* _WHAT YOU WILL DO_: From the entries below, count the lines holding the word "degrees" and give nothing but the number.

═══ RECORDS SHOWN

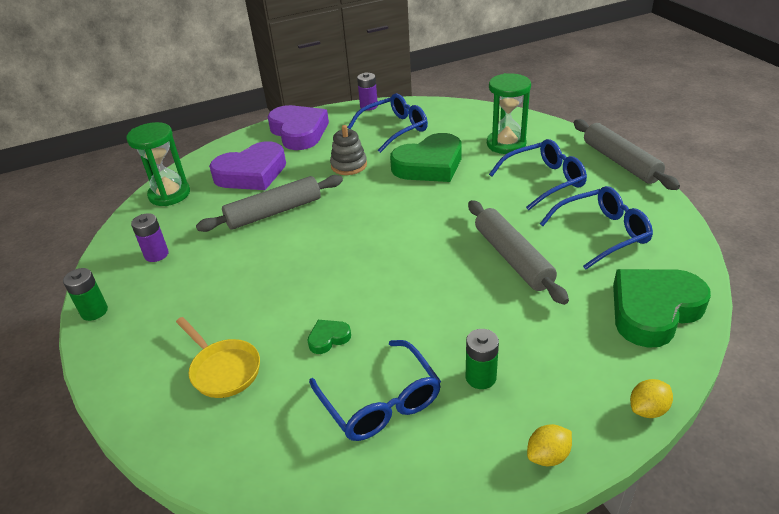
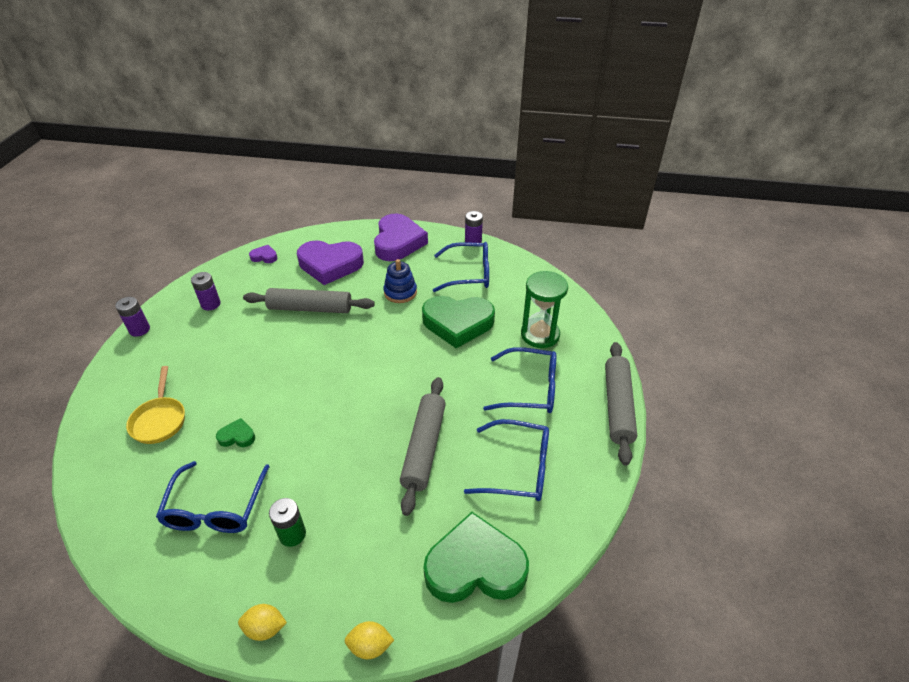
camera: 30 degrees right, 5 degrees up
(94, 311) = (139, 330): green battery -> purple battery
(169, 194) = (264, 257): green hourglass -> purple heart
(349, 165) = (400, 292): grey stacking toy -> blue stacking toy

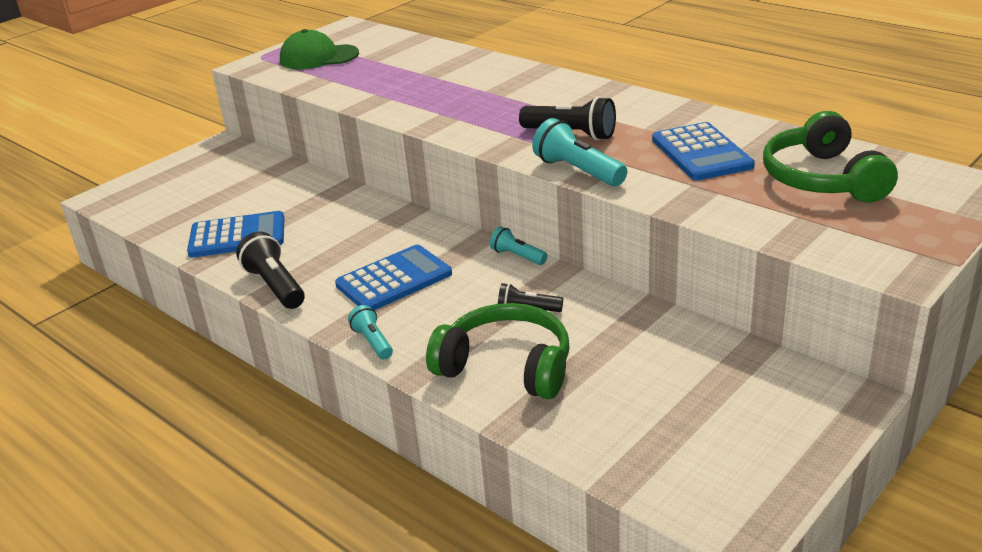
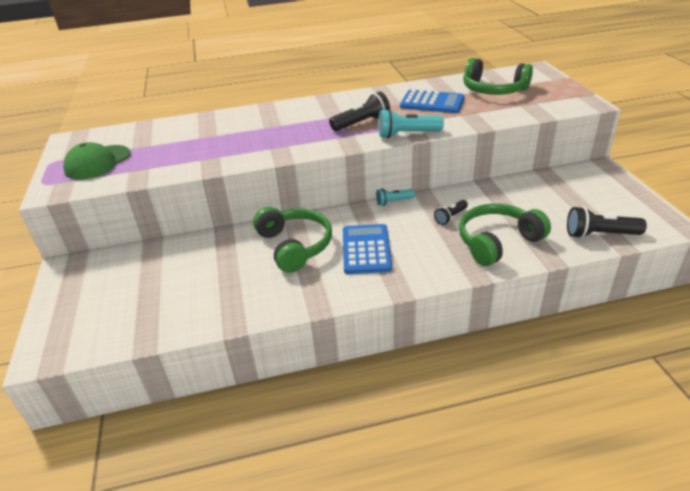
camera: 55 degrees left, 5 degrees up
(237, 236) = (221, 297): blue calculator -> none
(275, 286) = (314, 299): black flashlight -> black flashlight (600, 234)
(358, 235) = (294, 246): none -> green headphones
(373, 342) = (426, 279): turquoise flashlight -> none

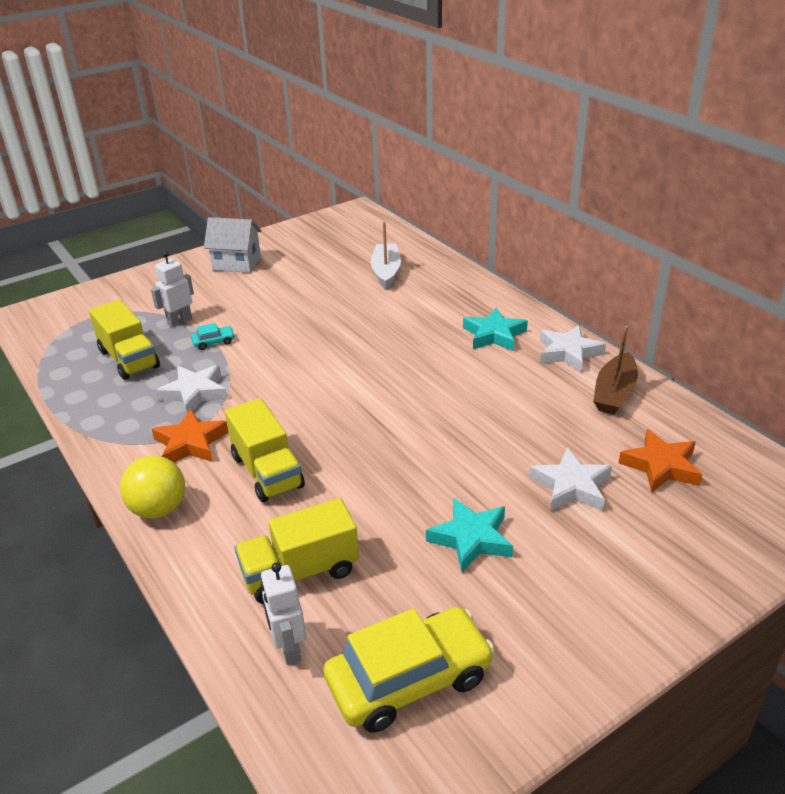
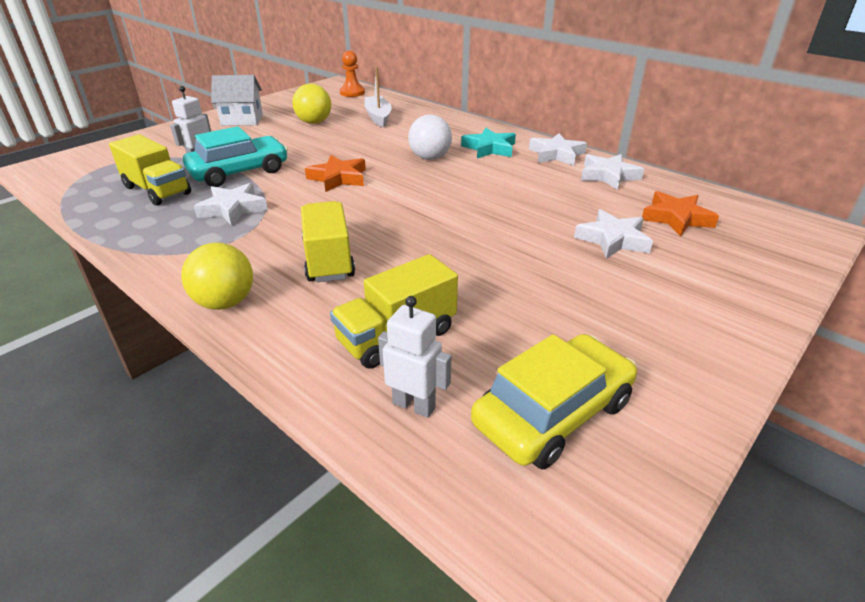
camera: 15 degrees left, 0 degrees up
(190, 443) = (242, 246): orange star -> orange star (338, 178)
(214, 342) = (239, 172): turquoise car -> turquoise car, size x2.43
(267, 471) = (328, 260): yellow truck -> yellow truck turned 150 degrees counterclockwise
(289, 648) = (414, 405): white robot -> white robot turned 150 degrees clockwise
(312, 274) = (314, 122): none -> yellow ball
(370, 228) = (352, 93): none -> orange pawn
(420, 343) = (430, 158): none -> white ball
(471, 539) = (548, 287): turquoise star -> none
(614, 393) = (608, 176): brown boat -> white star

══════
═══ RECORDS SHOWN

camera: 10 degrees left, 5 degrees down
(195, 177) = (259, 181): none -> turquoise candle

══════

* _OUTPUT OF THE TASK_: 6